Data in this exercise

┌────────

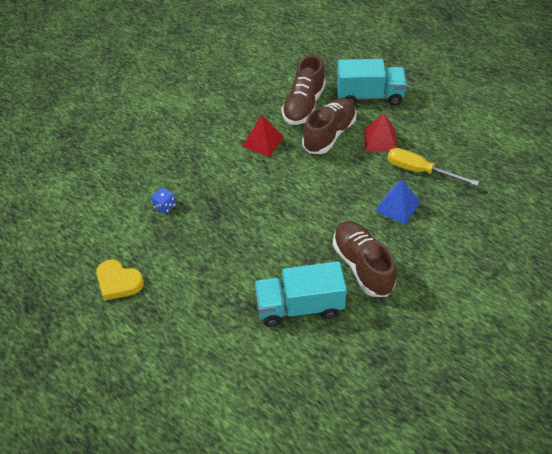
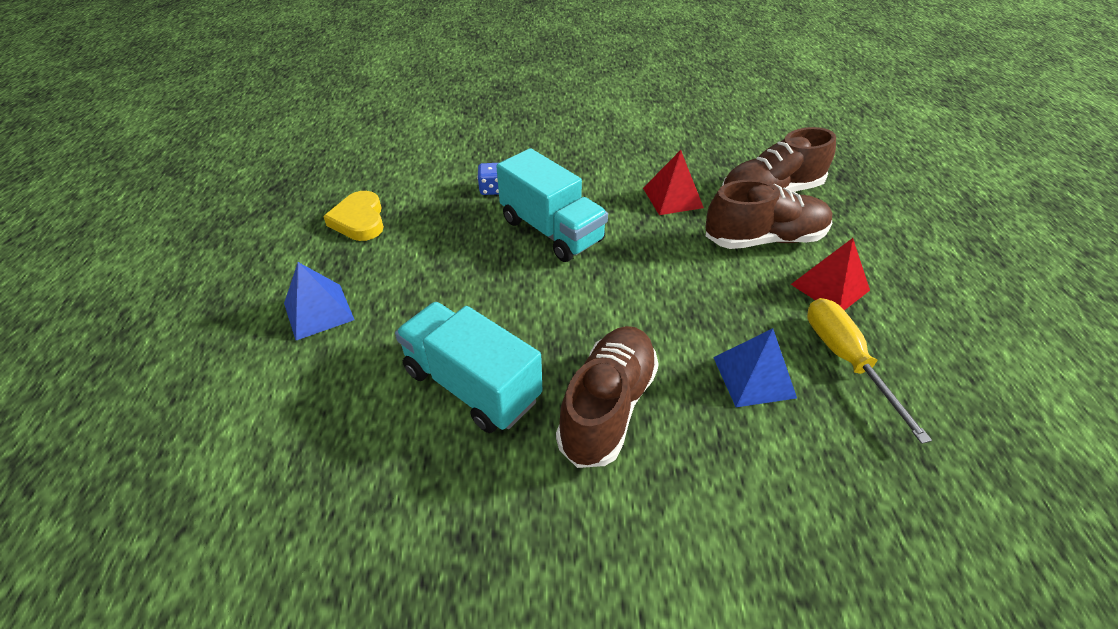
camera: 45 degrees right, 5 degrees down
(178, 341) = (319, 311): none -> blue pyramid
(369, 96) = (877, 233): turquoise truck -> turquoise truck (551, 230)

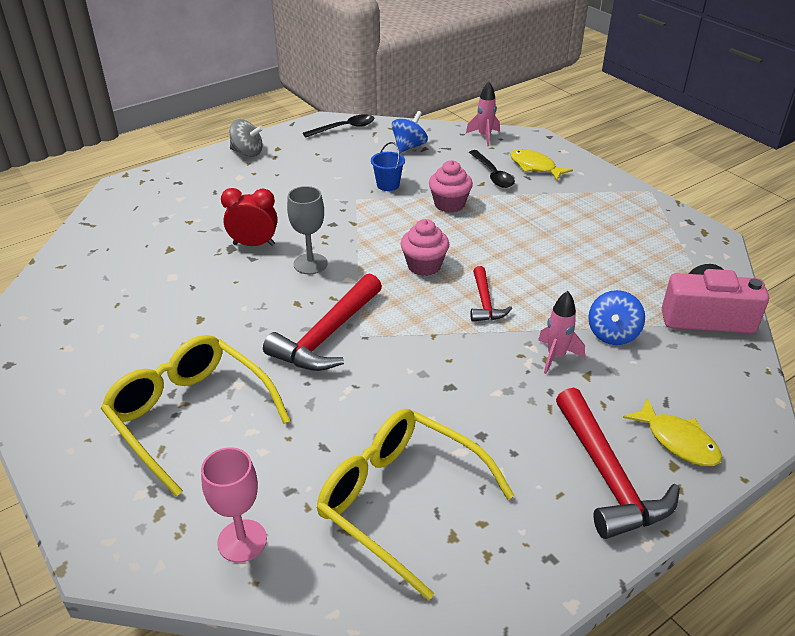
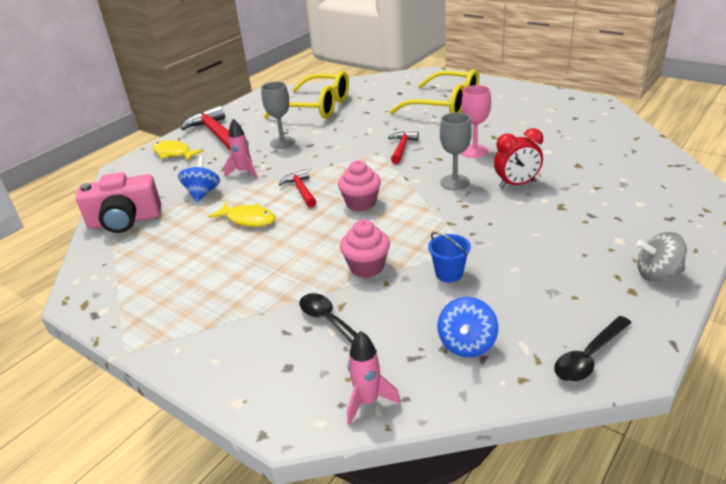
camera: 165 degrees right, 5 degrees down
(242, 541) = (379, 86): pink goblet -> pink goblet (474, 151)
(327, 336) = (402, 148): red hammer -> red hammer, size x0.56
(490, 406) = (282, 143): none -> grey goblet
(535, 167) = (278, 354): yellow fish -> yellow fish (248, 219)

└────────

Work to be completed
In the records above, copy exactly everything from the line that has "(369, 96) = (877, 233): turquoise" down to the line that has "(327, 336) = (402, 148): red", both ends included, and leave out the pictures.

Task answer
(369, 96) = (877, 233): turquoise truck -> turquoise truck (551, 230)

camera: 165 degrees right, 5 degrees down
(242, 541) = (379, 86): pink goblet -> pink goblet (474, 151)
(327, 336) = (402, 148): red hammer -> red hammer, size x0.56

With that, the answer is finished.